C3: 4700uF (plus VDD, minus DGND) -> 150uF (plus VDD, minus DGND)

***

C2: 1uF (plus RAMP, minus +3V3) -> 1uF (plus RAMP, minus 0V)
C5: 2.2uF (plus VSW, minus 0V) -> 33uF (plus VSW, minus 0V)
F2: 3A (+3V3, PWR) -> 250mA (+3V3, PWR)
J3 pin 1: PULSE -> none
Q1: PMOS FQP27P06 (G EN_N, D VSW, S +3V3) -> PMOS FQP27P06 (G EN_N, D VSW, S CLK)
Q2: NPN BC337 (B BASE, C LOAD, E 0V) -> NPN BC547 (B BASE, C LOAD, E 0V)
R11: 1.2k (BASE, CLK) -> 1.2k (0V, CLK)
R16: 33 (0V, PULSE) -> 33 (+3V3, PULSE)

***

**WHAT IS REQUIRED:**
Restate word for word only the lines above from the line containing "J3 pin 1: PULSE -> none" to the line containing "R16: 33 (0V, PULSE) -> 33 (+3V3, PULSE)", both of them included.

**RESPONSE:**
J3 pin 1: PULSE -> none
Q1: PMOS FQP27P06 (G EN_N, D VSW, S +3V3) -> PMOS FQP27P06 (G EN_N, D VSW, S CLK)
Q2: NPN BC337 (B BASE, C LOAD, E 0V) -> NPN BC547 (B BASE, C LOAD, E 0V)
R11: 1.2k (BASE, CLK) -> 1.2k (0V, CLK)
R16: 33 (0V, PULSE) -> 33 (+3V3, PULSE)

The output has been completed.